▸ Problem
Print the lines that run from the line with "The black finatan" to the line with "The white finatan", keeping both end lines, exactly as they appear in the entries below, and nothing else.

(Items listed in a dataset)
****

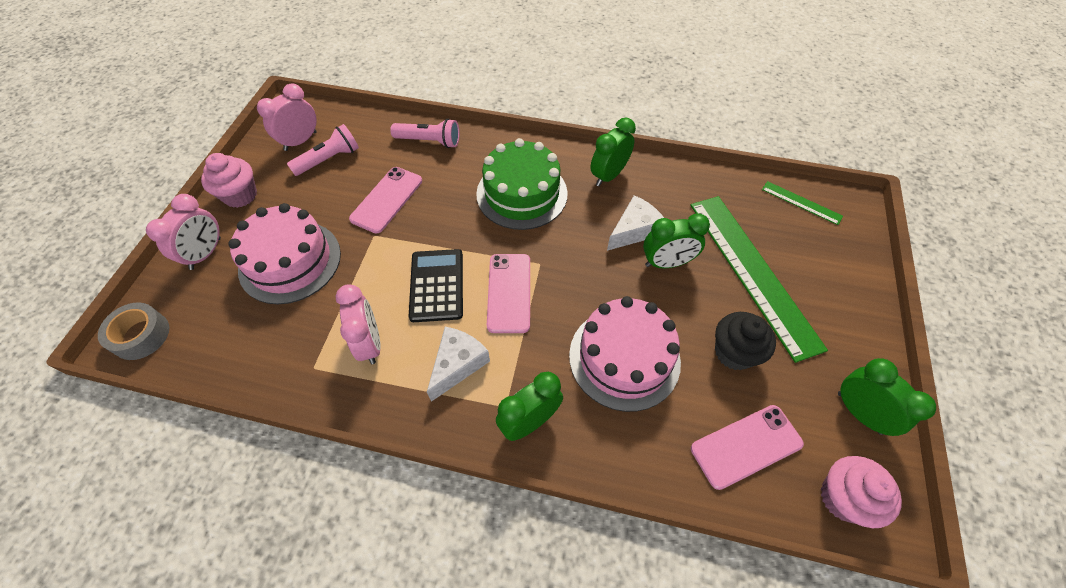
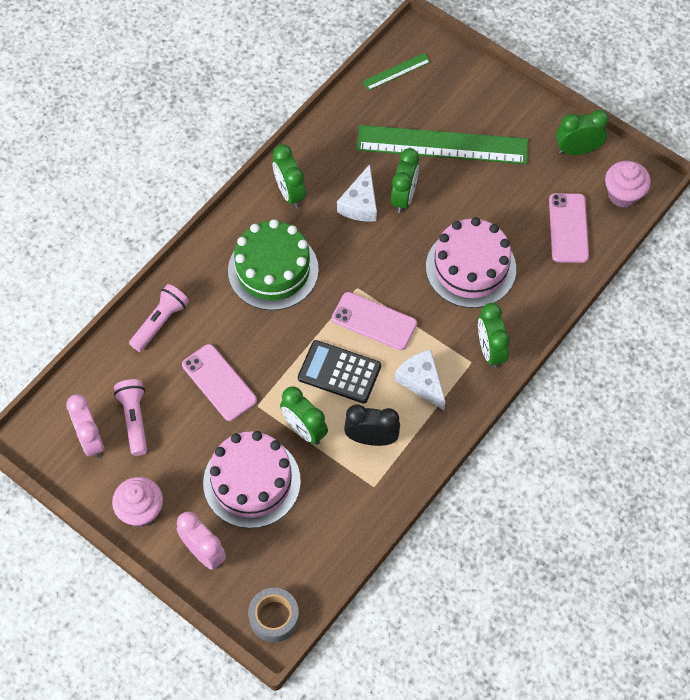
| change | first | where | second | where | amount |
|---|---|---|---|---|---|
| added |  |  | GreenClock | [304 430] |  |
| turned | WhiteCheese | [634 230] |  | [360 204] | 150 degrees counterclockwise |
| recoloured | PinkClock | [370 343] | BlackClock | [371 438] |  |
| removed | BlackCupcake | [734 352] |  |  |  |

****

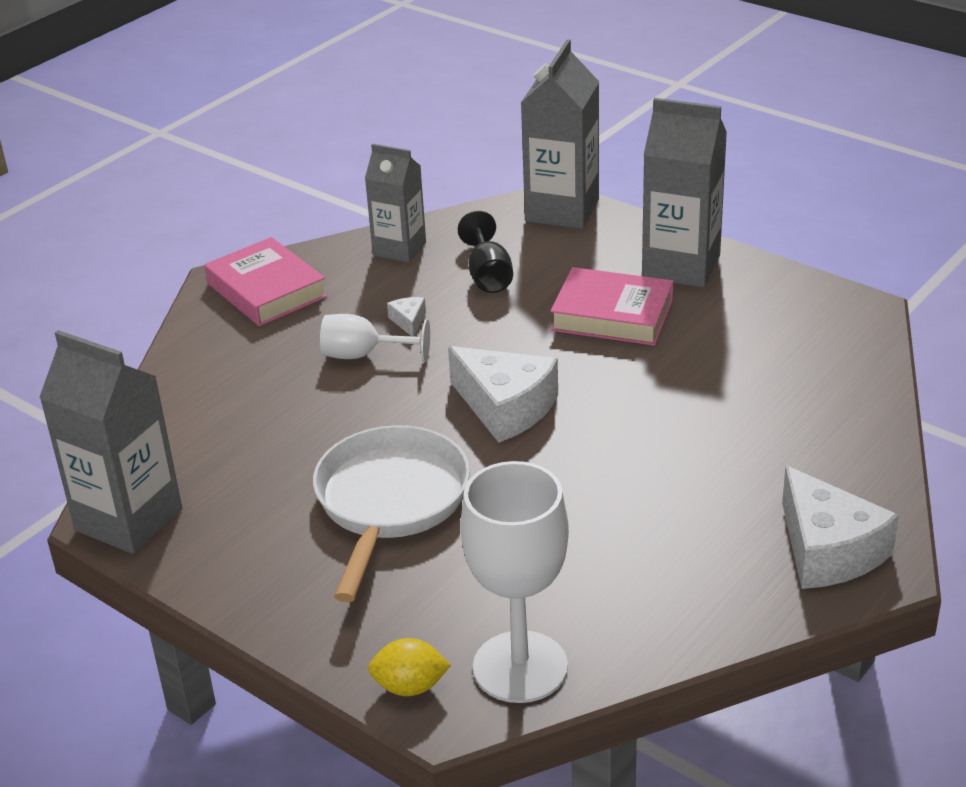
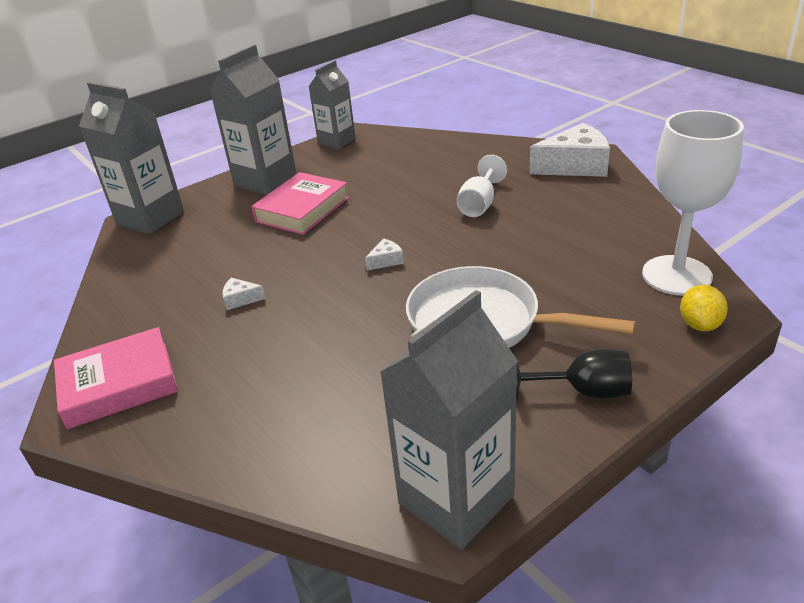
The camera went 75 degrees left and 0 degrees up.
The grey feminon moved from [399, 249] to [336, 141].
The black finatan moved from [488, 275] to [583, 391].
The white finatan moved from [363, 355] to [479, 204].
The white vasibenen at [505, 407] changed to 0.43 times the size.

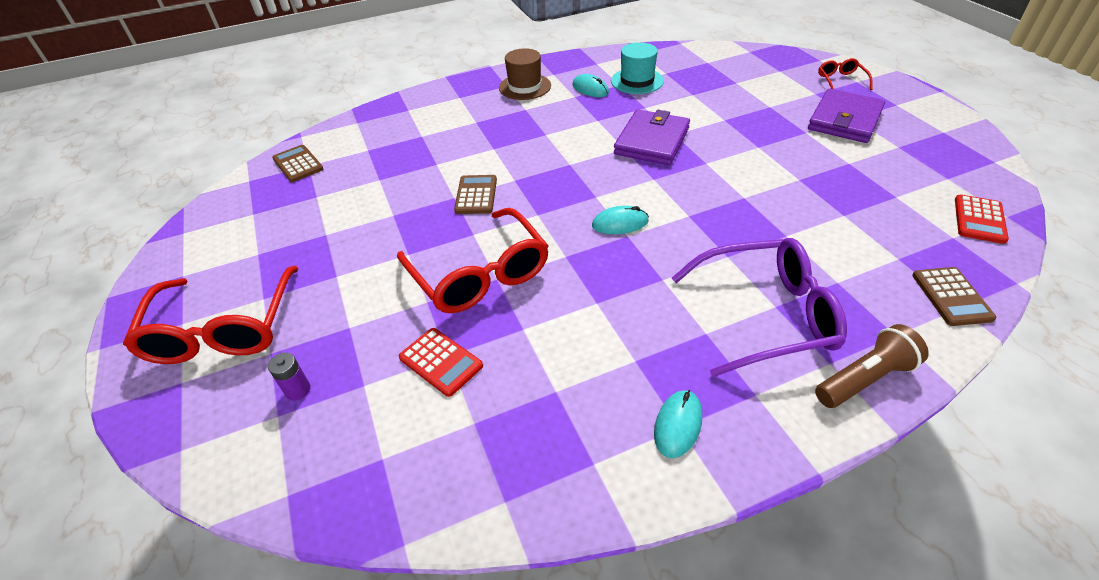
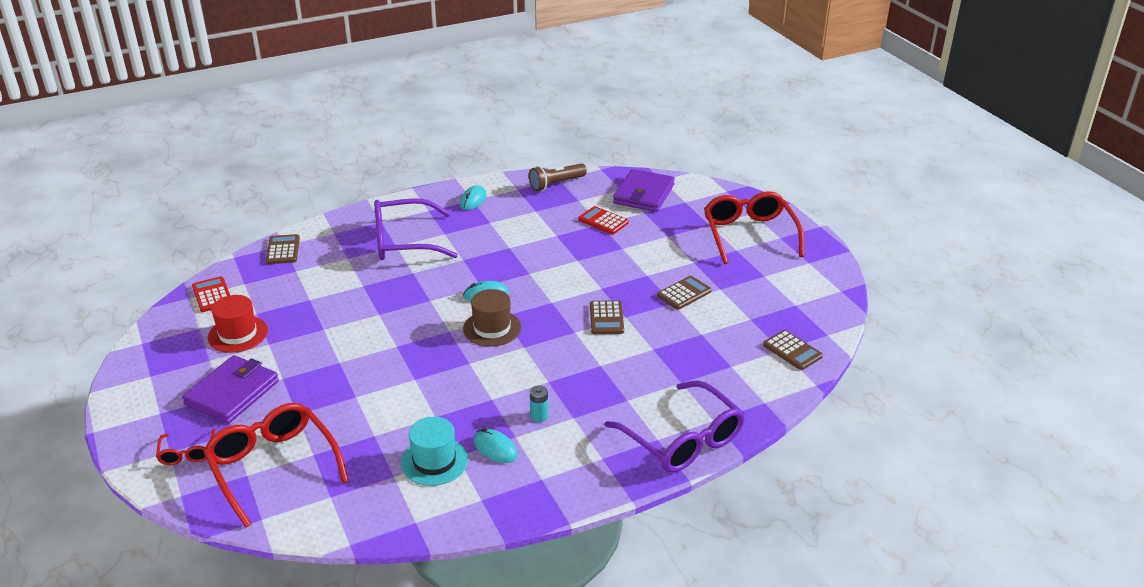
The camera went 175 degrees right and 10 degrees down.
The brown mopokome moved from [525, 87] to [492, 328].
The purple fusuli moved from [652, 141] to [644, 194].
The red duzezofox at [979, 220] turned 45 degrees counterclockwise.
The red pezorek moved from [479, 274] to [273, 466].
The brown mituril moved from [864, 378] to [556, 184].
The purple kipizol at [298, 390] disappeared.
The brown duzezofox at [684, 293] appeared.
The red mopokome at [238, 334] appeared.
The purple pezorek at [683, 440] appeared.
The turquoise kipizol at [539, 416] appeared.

****

▸ Task result
The black finatan moved from [488, 275] to [583, 391].
The white finatan moved from [363, 355] to [479, 204].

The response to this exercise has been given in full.